▸ DATA:
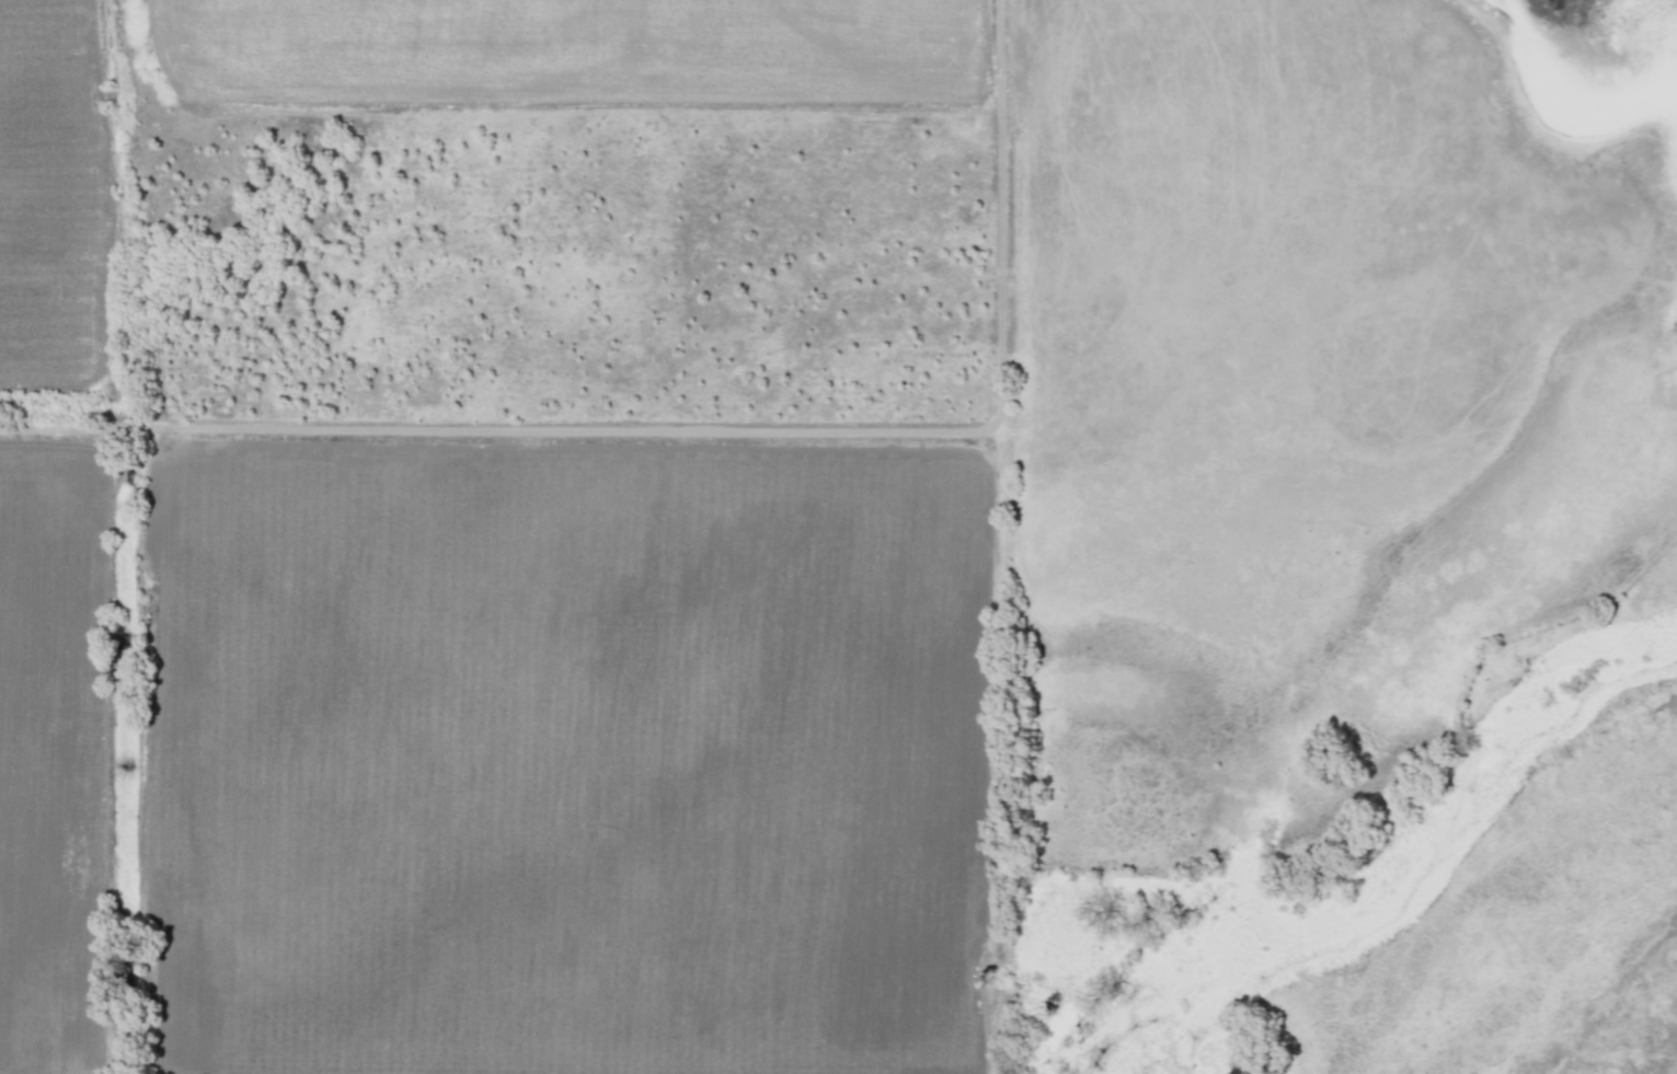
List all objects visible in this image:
crop: (756, 503)

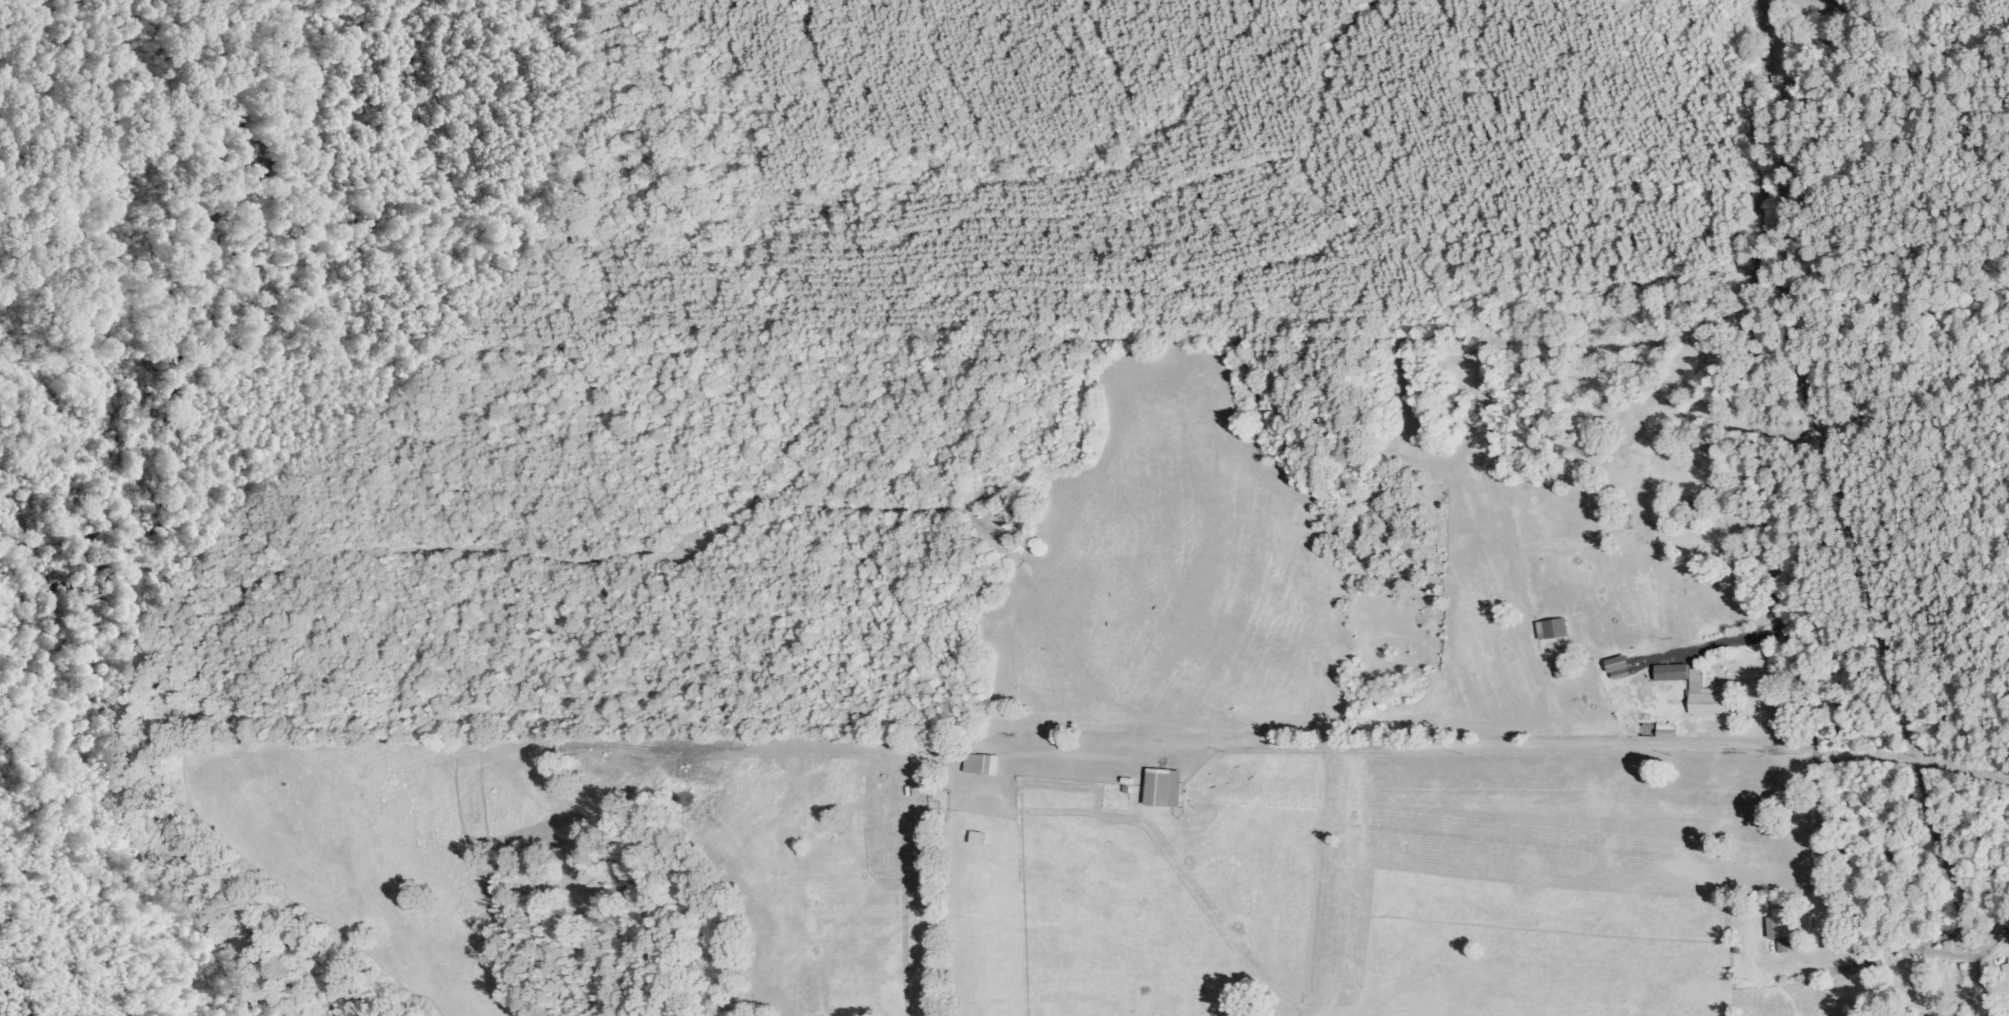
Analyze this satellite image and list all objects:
road: (1744, 516)
building: (1553, 628)
building: (1622, 667)
building: (1698, 689)
building: (983, 764)
building: (1167, 787)
building: (1781, 923)
building: (1783, 946)
building: (2007, 970)

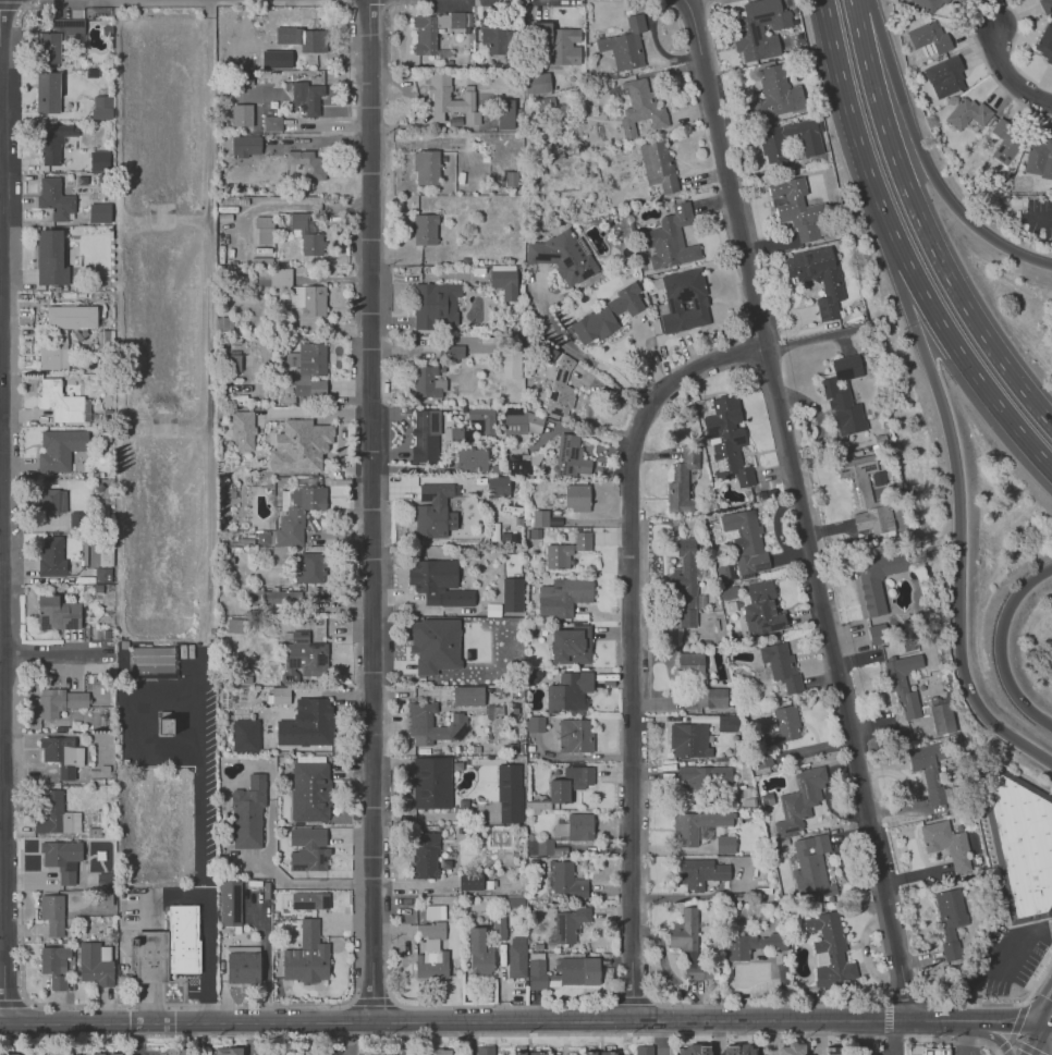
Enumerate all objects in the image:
road: (685, 0)
building: (930, 4)
road: (9, 5)
building: (1045, 6)
building: (432, 29)
building: (758, 29)
building: (300, 37)
building: (56, 38)
building: (931, 38)
building: (496, 39)
building: (624, 44)
building: (1046, 44)
building: (564, 46)
building: (276, 58)
road: (1005, 72)
building: (946, 75)
road: (894, 80)
building: (537, 81)
building: (47, 91)
building: (775, 93)
building: (305, 97)
building: (446, 98)
building: (101, 106)
building: (641, 106)
building: (241, 114)
building: (506, 114)
building: (969, 114)
building: (255, 115)
building: (272, 123)
road: (852, 126)
building: (1005, 140)
building: (54, 141)
building: (245, 144)
building: (772, 144)
building: (99, 160)
building: (1041, 160)
building: (306, 163)
building: (657, 164)
building: (426, 166)
building: (55, 198)
building: (796, 207)
building: (99, 212)
road: (1047, 222)
road: (922, 225)
road: (976, 227)
building: (425, 228)
building: (302, 231)
building: (670, 239)
building: (563, 256)
building: (50, 258)
building: (273, 277)
road: (413, 278)
building: (504, 279)
building: (831, 289)
building: (308, 299)
building: (683, 300)
building: (436, 304)
building: (607, 315)
building: (62, 331)
road: (809, 339)
building: (451, 350)
road: (582, 356)
building: (510, 359)
road: (967, 363)
road: (8, 367)
building: (308, 369)
building: (427, 381)
building: (560, 388)
building: (843, 396)
building: (59, 401)
road: (314, 412)
building: (483, 418)
building: (520, 420)
building: (242, 429)
building: (425, 434)
building: (460, 435)
building: (727, 439)
building: (298, 445)
building: (60, 448)
road: (340, 450)
building: (573, 455)
building: (471, 458)
building: (520, 464)
building: (875, 479)
building: (680, 482)
building: (498, 487)
building: (865, 494)
building: (576, 496)
building: (53, 504)
road: (803, 508)
road: (369, 511)
building: (434, 511)
building: (296, 512)
building: (539, 517)
road: (959, 520)
building: (743, 539)
building: (582, 540)
building: (52, 555)
building: (557, 555)
building: (310, 567)
building: (724, 572)
building: (438, 582)
building: (684, 582)
building: (725, 592)
building: (511, 593)
building: (875, 593)
building: (274, 596)
building: (562, 596)
building: (761, 609)
building: (57, 613)
building: (236, 625)
building: (435, 644)
building: (570, 645)
road: (999, 645)
road: (635, 649)
road: (57, 653)
building: (303, 656)
building: (152, 658)
building: (780, 664)
building: (689, 665)
building: (903, 681)
building: (569, 691)
building: (279, 694)
building: (467, 695)
building: (711, 697)
building: (57, 701)
building: (942, 717)
building: (420, 718)
building: (306, 722)
building: (535, 723)
building: (781, 726)
building: (244, 734)
building: (575, 734)
building: (688, 740)
building: (62, 754)
building: (310, 758)
building: (762, 759)
building: (927, 770)
building: (704, 775)
building: (431, 782)
building: (570, 782)
building: (309, 790)
building: (508, 793)
building: (248, 812)
building: (55, 815)
building: (579, 825)
building: (695, 825)
road: (200, 837)
building: (724, 843)
building: (946, 843)
building: (1023, 843)
building: (540, 846)
building: (307, 849)
building: (425, 854)
building: (62, 858)
building: (810, 864)
building: (699, 872)
building: (565, 879)
road: (9, 880)
road: (303, 882)
building: (471, 882)
road: (174, 895)
building: (309, 900)
building: (229, 902)
building: (433, 912)
building: (52, 913)
building: (949, 918)
building: (568, 923)
building: (498, 928)
building: (688, 943)
building: (752, 943)
building: (169, 946)
building: (829, 950)
building: (478, 952)
building: (306, 955)
building: (516, 956)
building: (431, 960)
building: (94, 962)
building: (54, 964)
building: (242, 968)
building: (562, 970)
road: (986, 970)
road: (631, 999)
road: (371, 1000)
road: (12, 1001)
road: (860, 1004)
road: (275, 1006)
road: (495, 1006)
road: (1019, 1017)
road: (1047, 1017)
road: (887, 1019)
road: (521, 1023)
traffic signals: (1043, 1025)
road: (1047, 1027)
road: (501, 1034)
road: (716, 1037)
road: (865, 1037)
road: (892, 1037)
road: (964, 1037)
road: (995, 1037)
road: (665, 1038)
road: (1012, 1038)
road: (138, 1039)
road: (250, 1039)
road: (352, 1039)
road: (407, 1039)
road: (470, 1039)
road: (1036, 1040)
road: (1014, 1042)
road: (1003, 1047)
building: (739, 1049)
building: (791, 1049)
road: (1028, 1049)
building: (227, 1050)
building: (694, 1050)
building: (833, 1050)
building: (486, 1051)
building: (645, 1051)
building: (937, 1051)
building: (431, 1052)
building: (9, 1053)
building: (108, 1053)
building: (376, 1053)
building: (520, 1053)
building: (539, 1053)
building: (610, 1053)
building: (591, 1054)

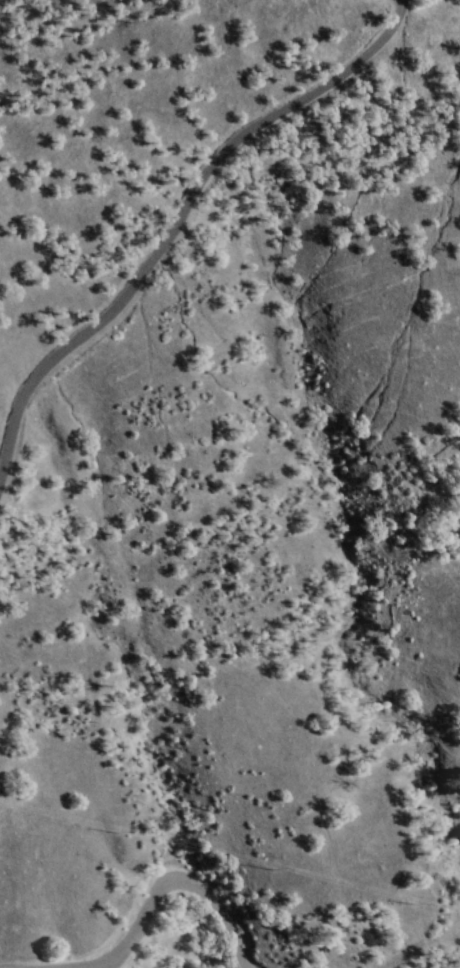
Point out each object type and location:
road: (181, 207)
road: (165, 870)

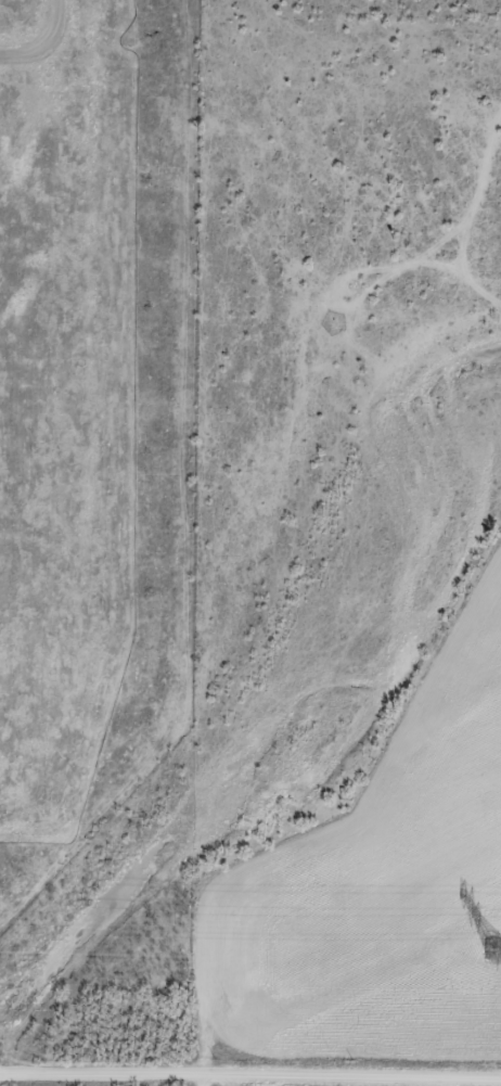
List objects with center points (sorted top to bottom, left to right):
power tower: (494, 950)
road: (250, 1066)
crop: (312, 1083)

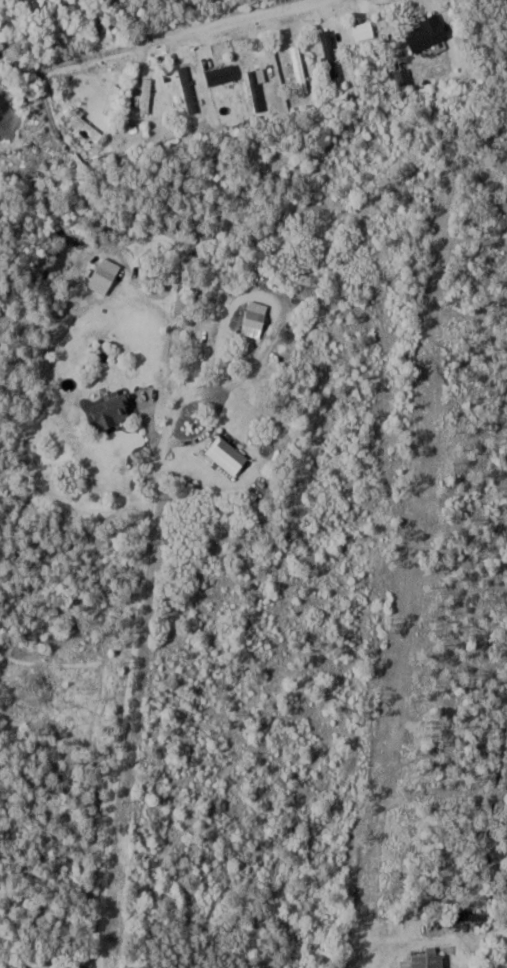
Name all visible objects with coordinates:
road: (187, 31)
building: (431, 37)
building: (331, 53)
building: (301, 69)
building: (224, 74)
building: (189, 88)
building: (258, 90)
building: (146, 95)
building: (113, 97)
building: (86, 123)
building: (257, 317)
building: (115, 409)
road: (184, 440)
building: (229, 453)
road: (114, 769)
building: (431, 959)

▸ WHAT THIS TASK INVOLVES: Would you output, word for word, only the lines running from the line with "Point out each" to the end of the listing above, both ends included, with no pictures?

▸ RESULT:
Point out each object type and location:
road: (181, 207)
road: (165, 870)

List objects with center points (sorted top to bottom, left to right):
power tower: (494, 950)
road: (250, 1066)
crop: (312, 1083)

Name all visible objects with coordinates:
road: (187, 31)
building: (431, 37)
building: (331, 53)
building: (301, 69)
building: (224, 74)
building: (189, 88)
building: (258, 90)
building: (146, 95)
building: (113, 97)
building: (86, 123)
building: (257, 317)
building: (115, 409)
road: (184, 440)
building: (229, 453)
road: (114, 769)
building: (431, 959)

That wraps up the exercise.